= Data to use =
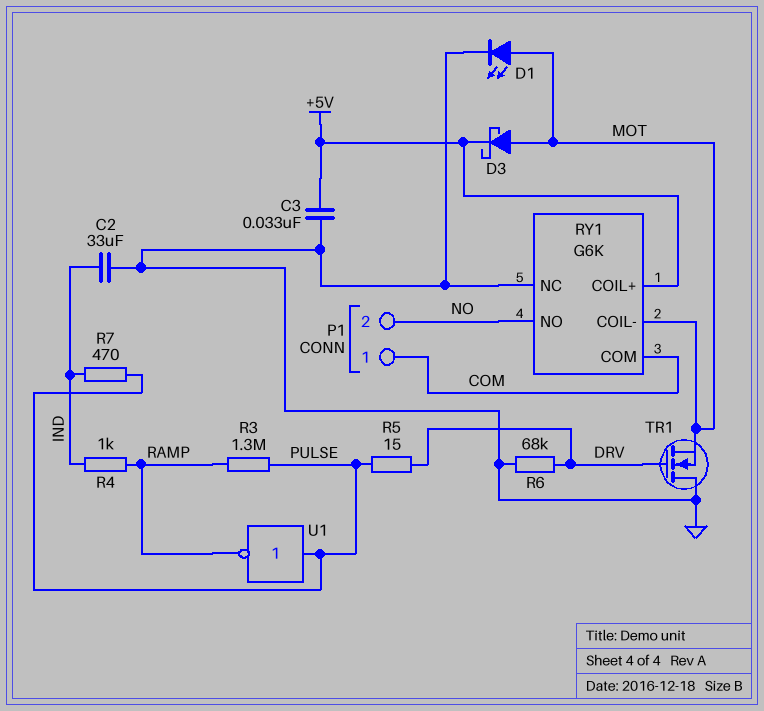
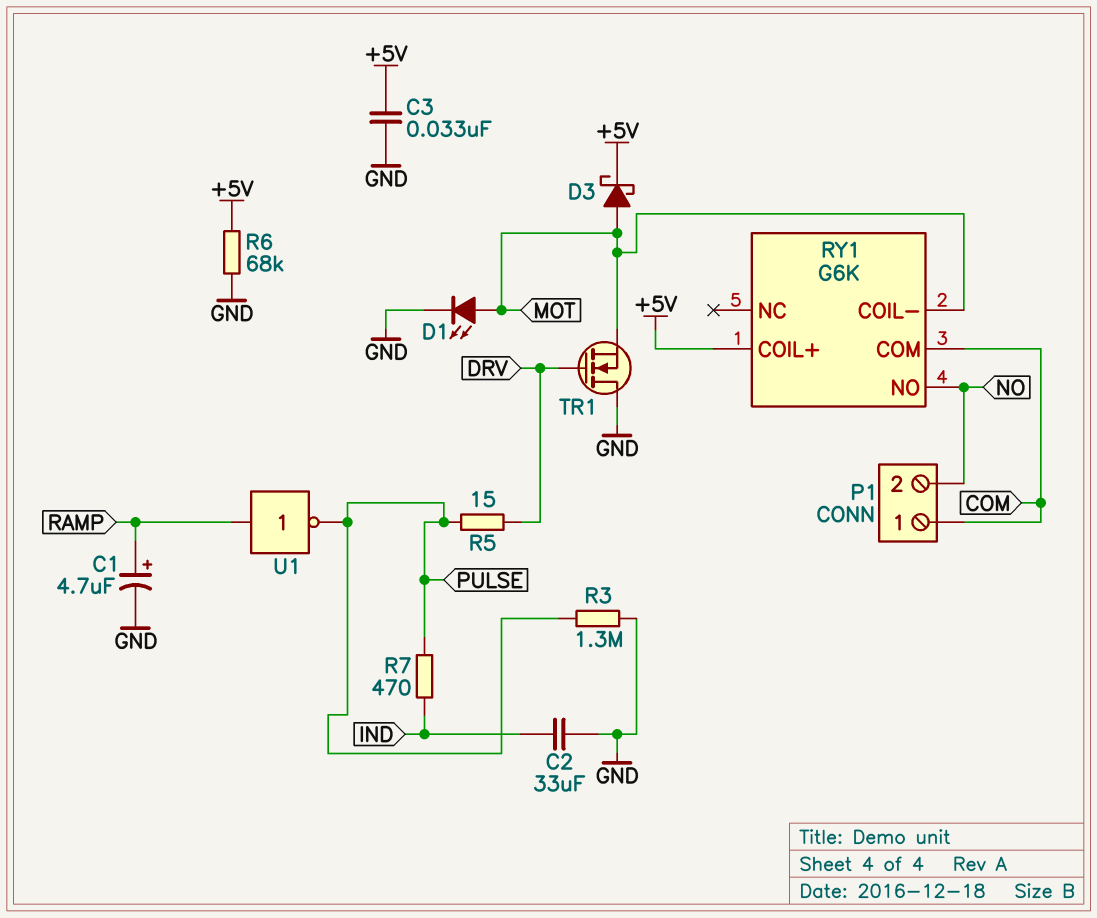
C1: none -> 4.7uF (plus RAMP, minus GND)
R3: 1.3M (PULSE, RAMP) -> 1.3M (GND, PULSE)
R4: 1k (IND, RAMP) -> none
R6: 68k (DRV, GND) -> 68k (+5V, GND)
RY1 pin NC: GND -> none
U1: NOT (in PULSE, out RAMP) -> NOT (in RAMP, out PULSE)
--
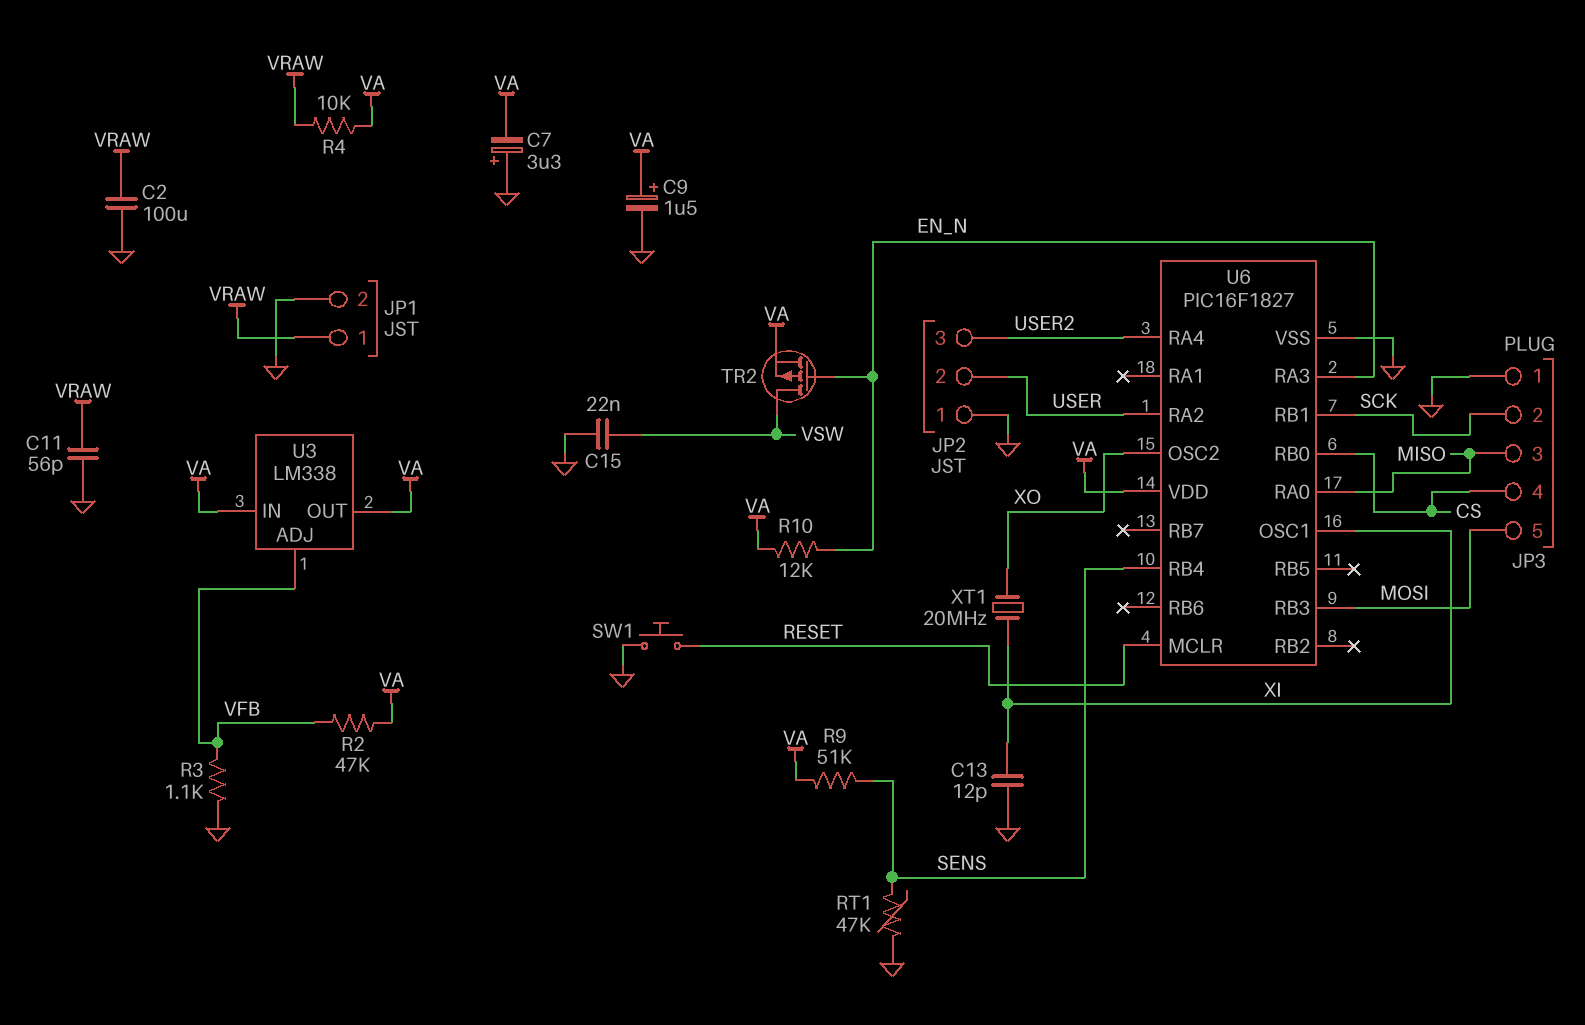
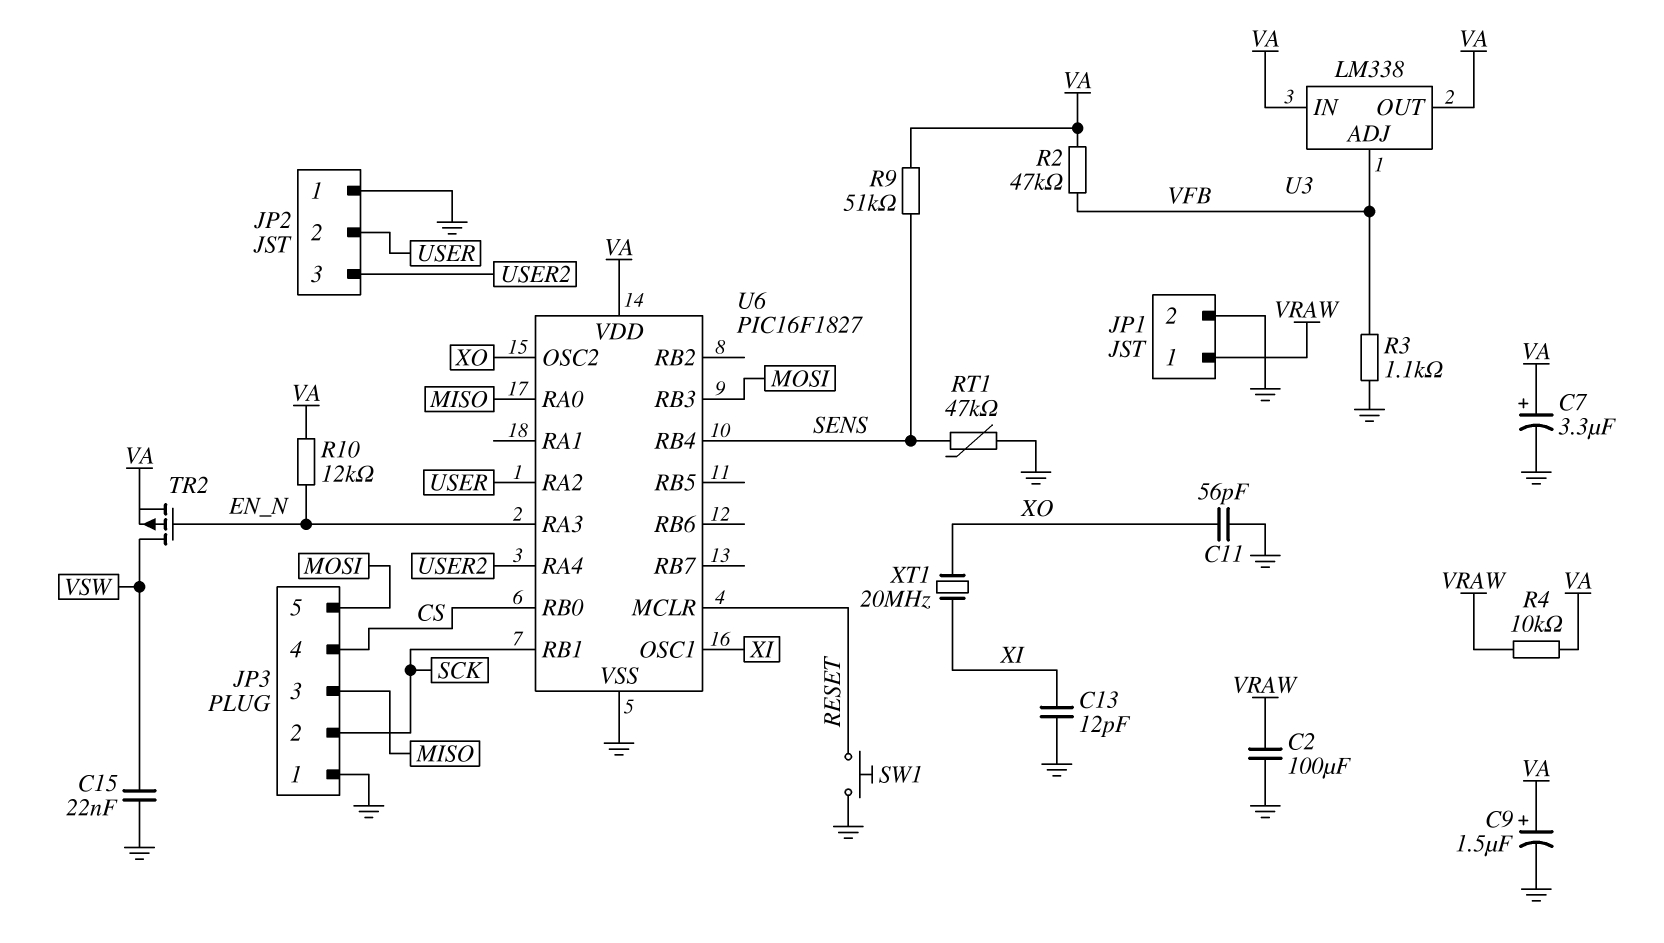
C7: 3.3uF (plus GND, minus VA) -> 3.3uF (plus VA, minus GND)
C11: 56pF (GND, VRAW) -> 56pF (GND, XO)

= Your task =
Could you repeat exactly the lines in the listing above from the one with "C1: none -> 4.7uF (plus RAMP, minus GND)" down to the one with "U1: NOT (in"? Include both of those lines.

= Written solution =
C1: none -> 4.7uF (plus RAMP, minus GND)
R3: 1.3M (PULSE, RAMP) -> 1.3M (GND, PULSE)
R4: 1k (IND, RAMP) -> none
R6: 68k (DRV, GND) -> 68k (+5V, GND)
RY1 pin NC: GND -> none
U1: NOT (in PULSE, out RAMP) -> NOT (in RAMP, out PULSE)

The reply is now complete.